── DATASET ──
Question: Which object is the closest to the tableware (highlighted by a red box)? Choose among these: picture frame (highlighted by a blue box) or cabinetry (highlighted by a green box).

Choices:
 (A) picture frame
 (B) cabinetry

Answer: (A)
───
── DATASET ──
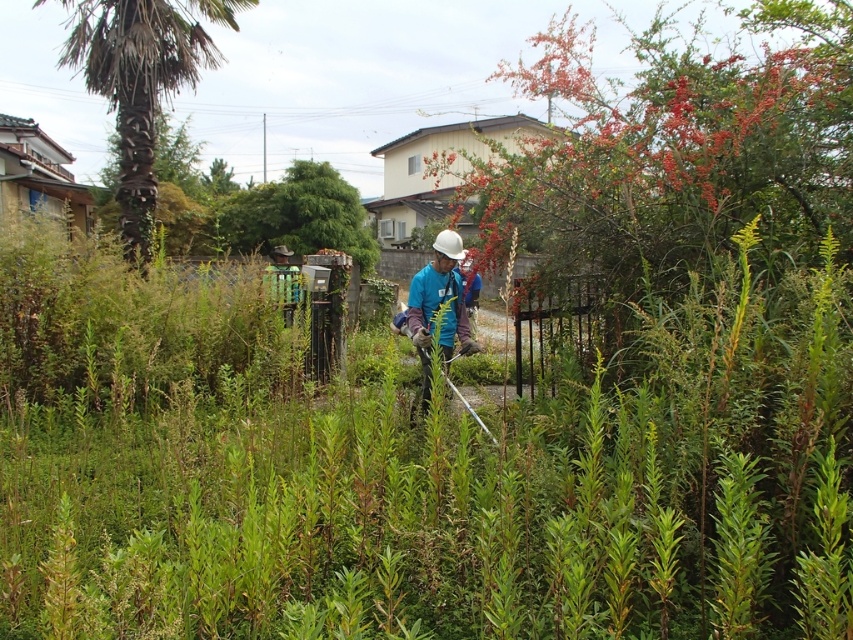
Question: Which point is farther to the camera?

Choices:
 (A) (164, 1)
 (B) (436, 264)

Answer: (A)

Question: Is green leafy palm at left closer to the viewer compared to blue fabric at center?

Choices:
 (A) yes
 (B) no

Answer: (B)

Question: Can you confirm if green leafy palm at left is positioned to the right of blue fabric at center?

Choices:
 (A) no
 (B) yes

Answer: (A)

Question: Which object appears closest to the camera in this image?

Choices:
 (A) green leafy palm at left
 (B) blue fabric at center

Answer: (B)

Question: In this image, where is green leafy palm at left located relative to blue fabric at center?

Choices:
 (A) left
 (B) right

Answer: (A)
───
__WHAT YOU ARE ASKED TO DO__. Count the lines in the two blocks above that contain the string "camera", treating uppercase and lowercase as different, and reply with the number alone.

__ANSWER FOR THE TASK__. 2